#### What this task involves:
Return only those lines of the material that contain "none".

******************************

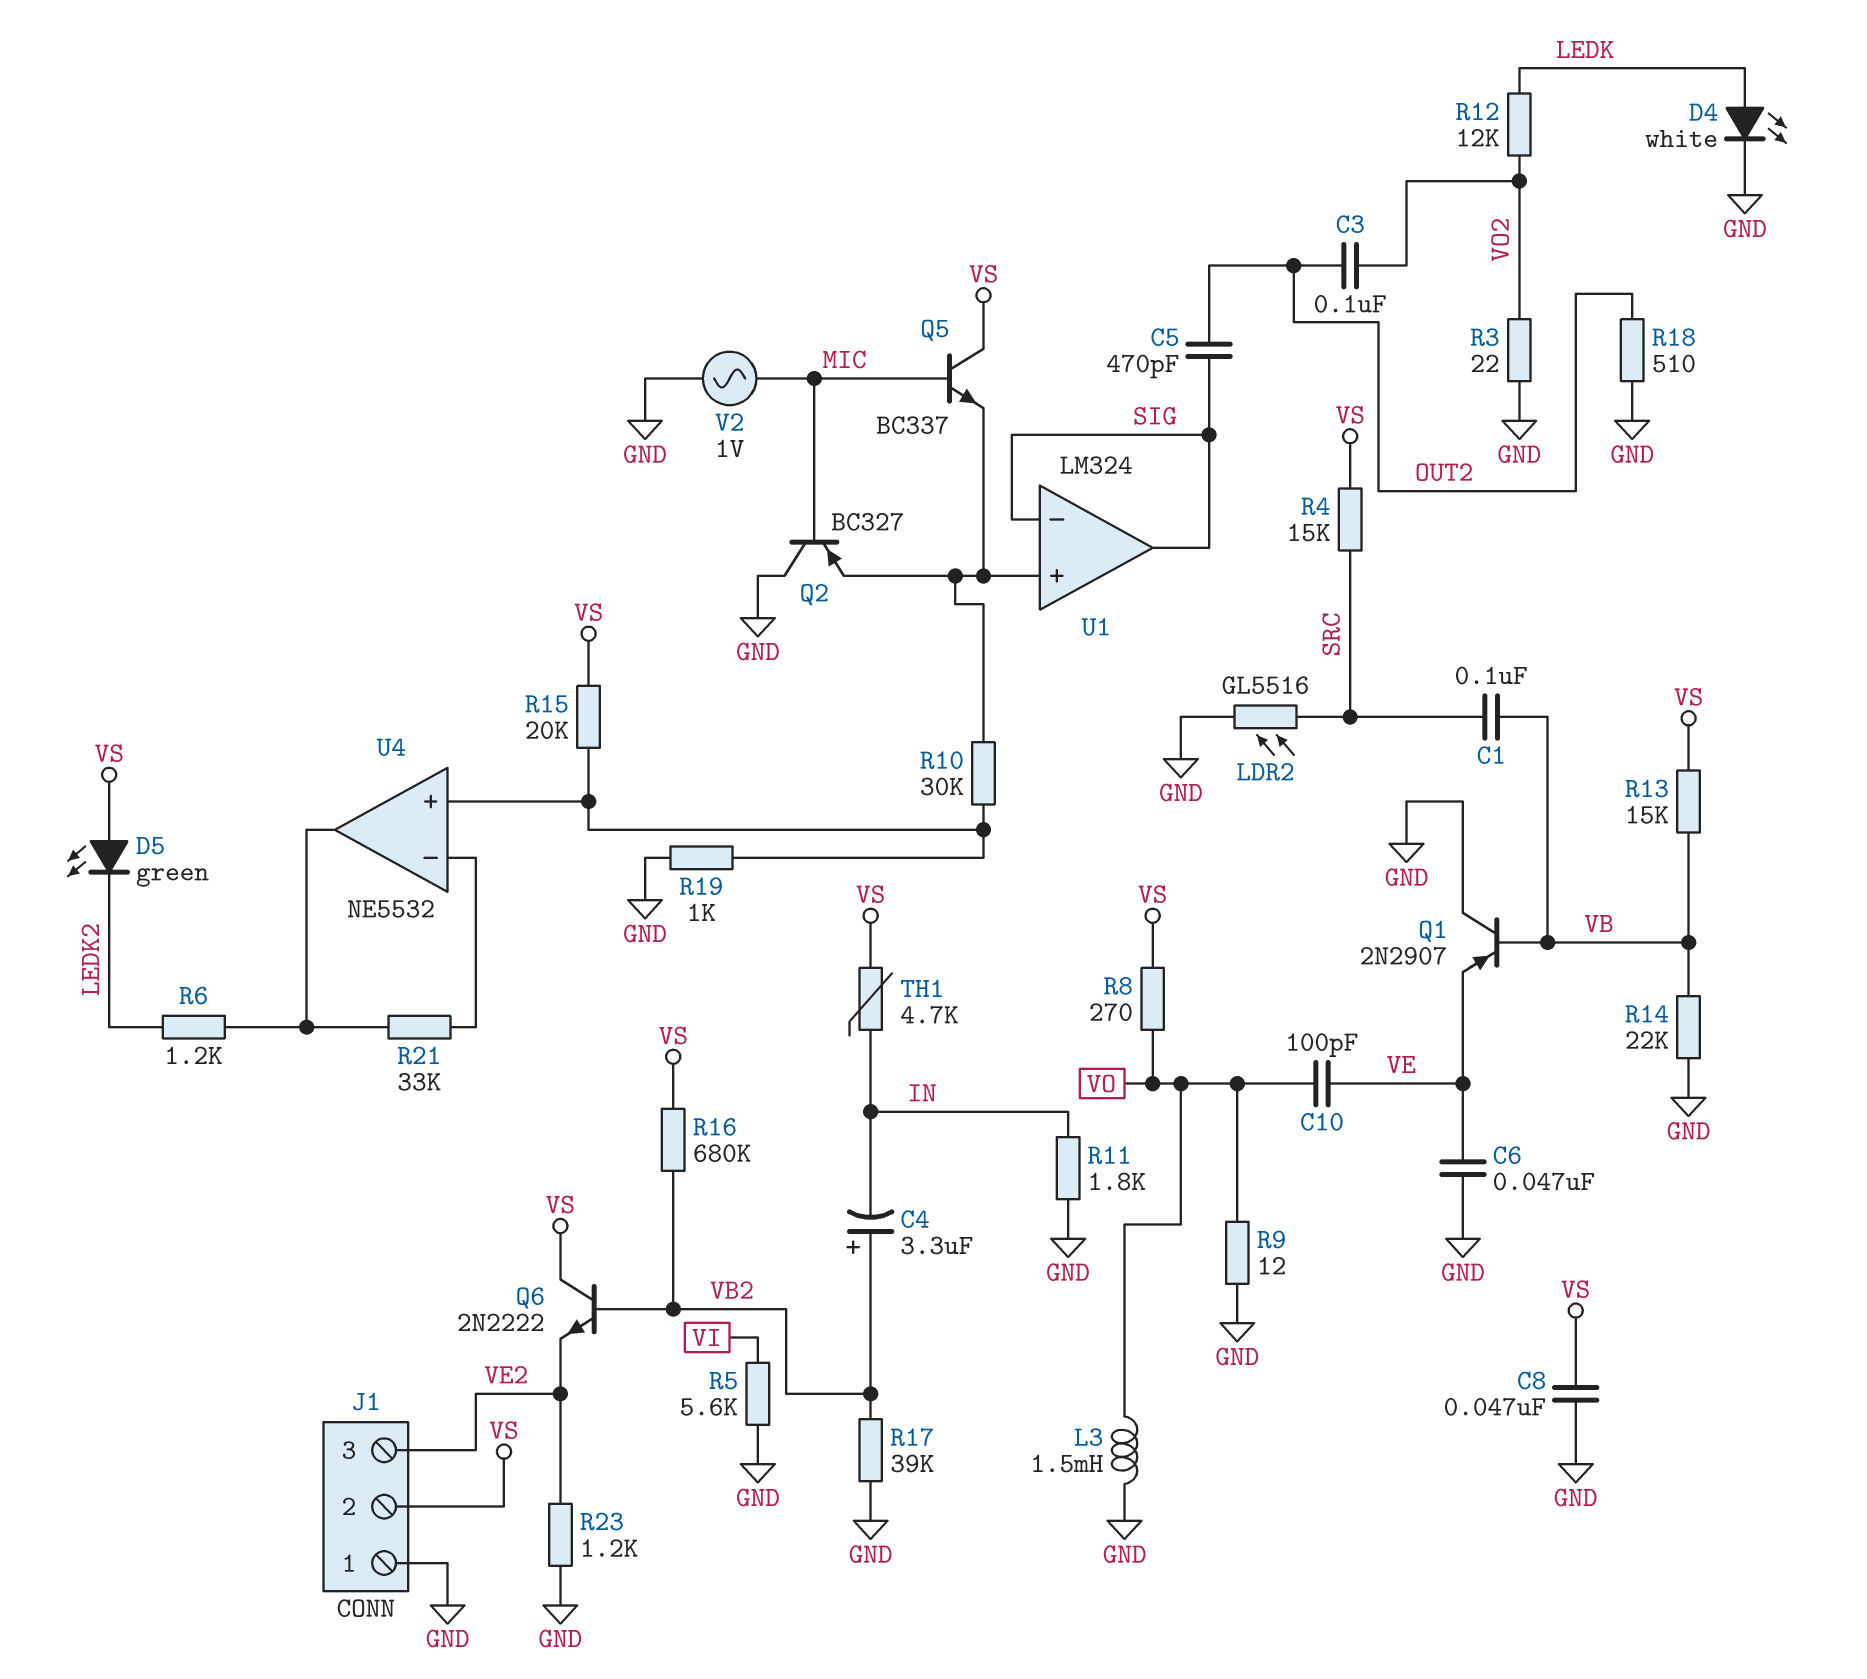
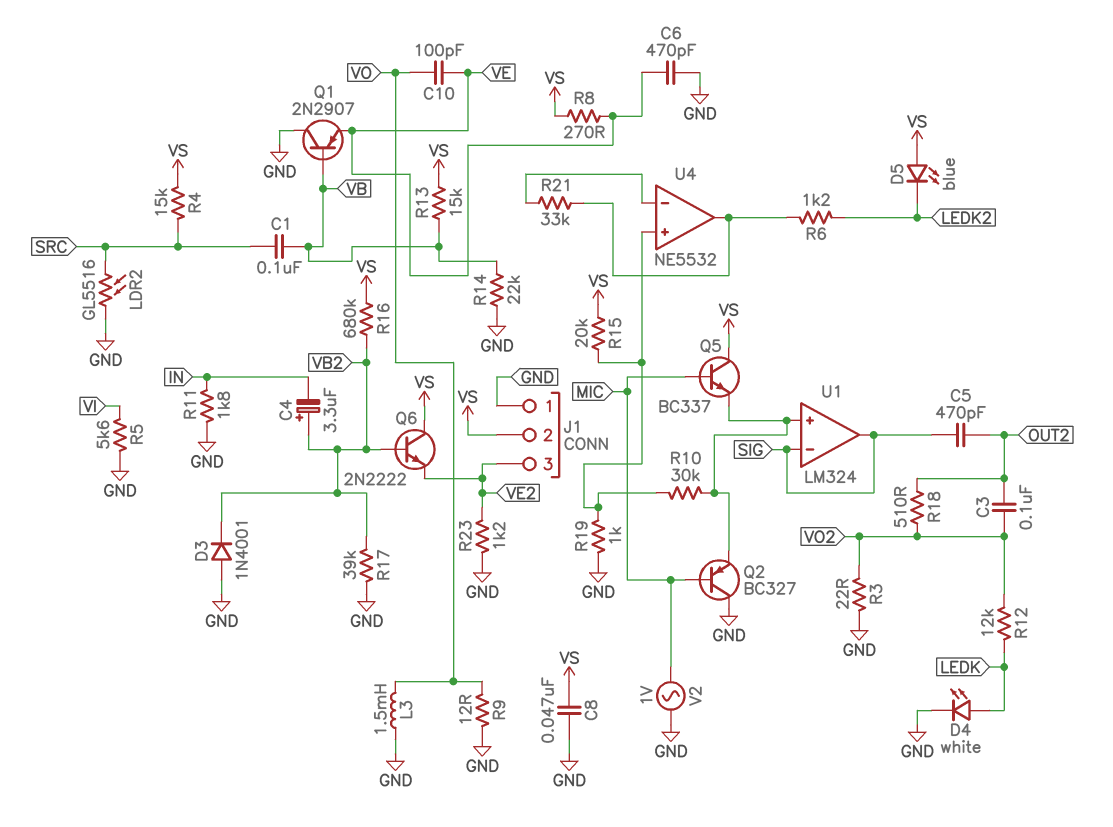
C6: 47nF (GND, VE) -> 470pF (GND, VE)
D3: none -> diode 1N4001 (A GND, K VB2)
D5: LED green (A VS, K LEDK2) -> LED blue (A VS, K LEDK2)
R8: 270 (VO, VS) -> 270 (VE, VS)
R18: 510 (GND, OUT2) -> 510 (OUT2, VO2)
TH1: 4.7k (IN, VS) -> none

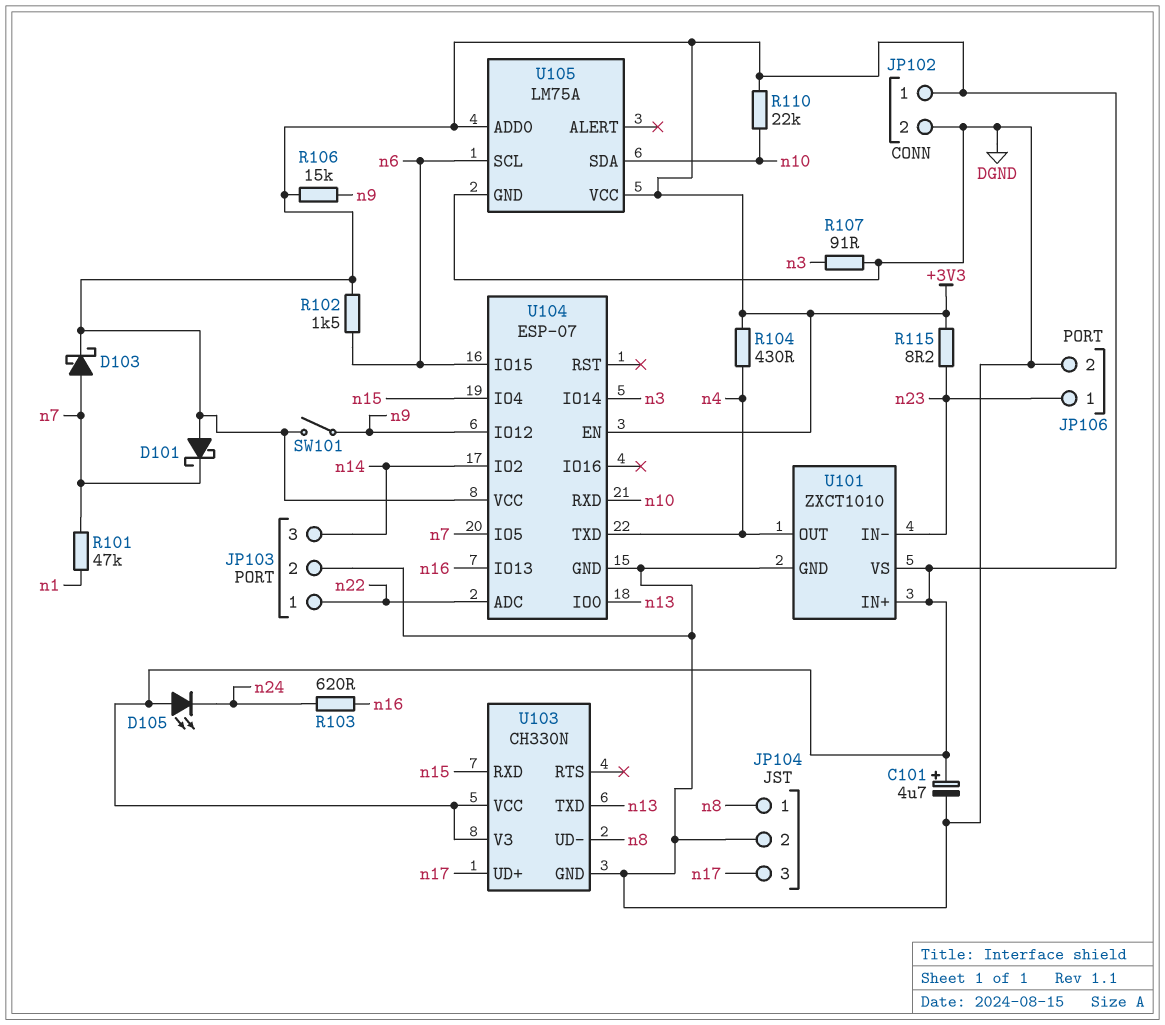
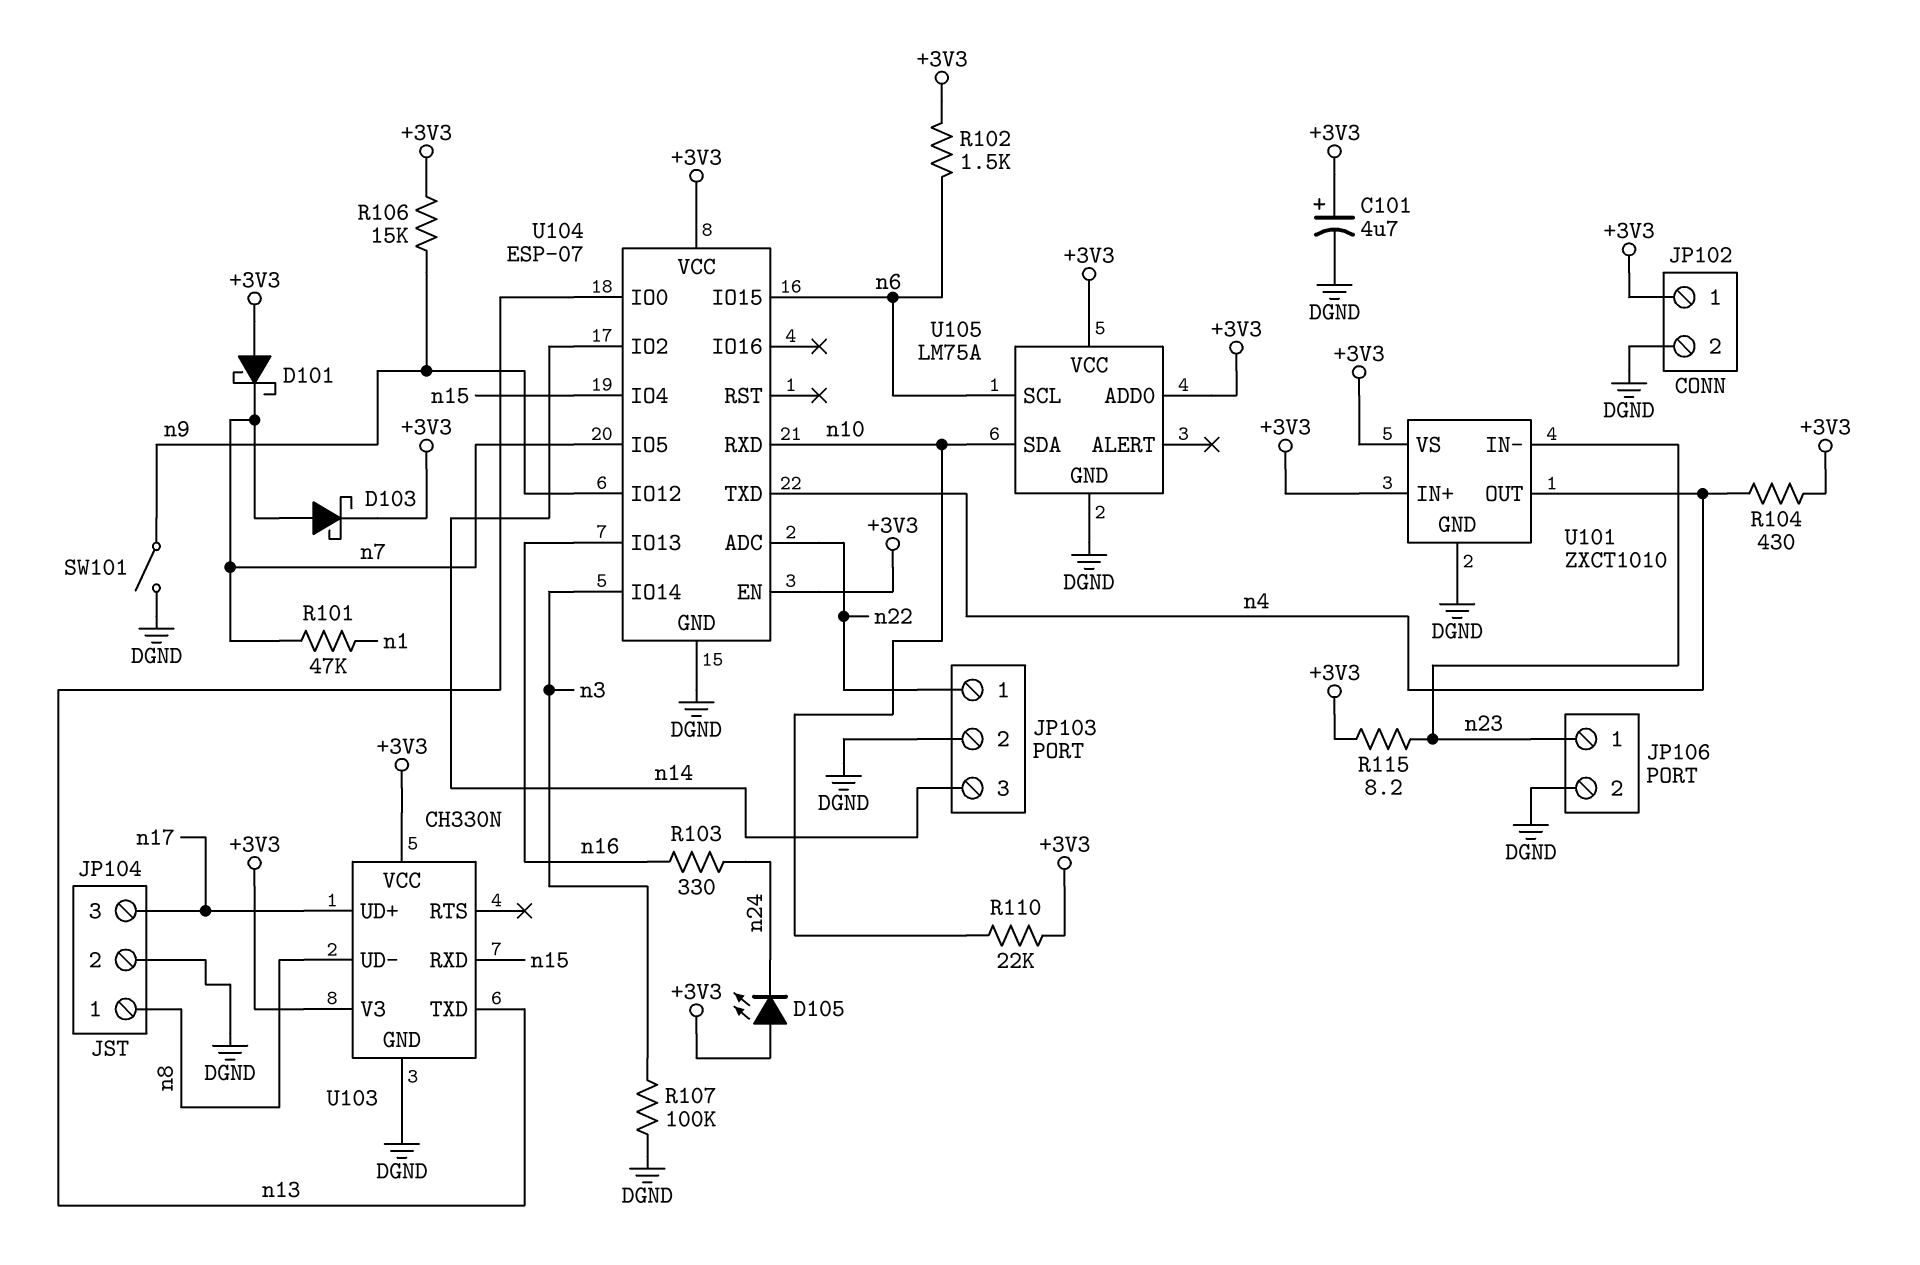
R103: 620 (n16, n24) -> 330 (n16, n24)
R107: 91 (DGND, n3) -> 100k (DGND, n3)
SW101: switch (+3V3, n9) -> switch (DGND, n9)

******************************

#### Answer to this task:
D3: none -> diode 1N4001 (A GND, K VB2)
TH1: 4.7k (IN, VS) -> none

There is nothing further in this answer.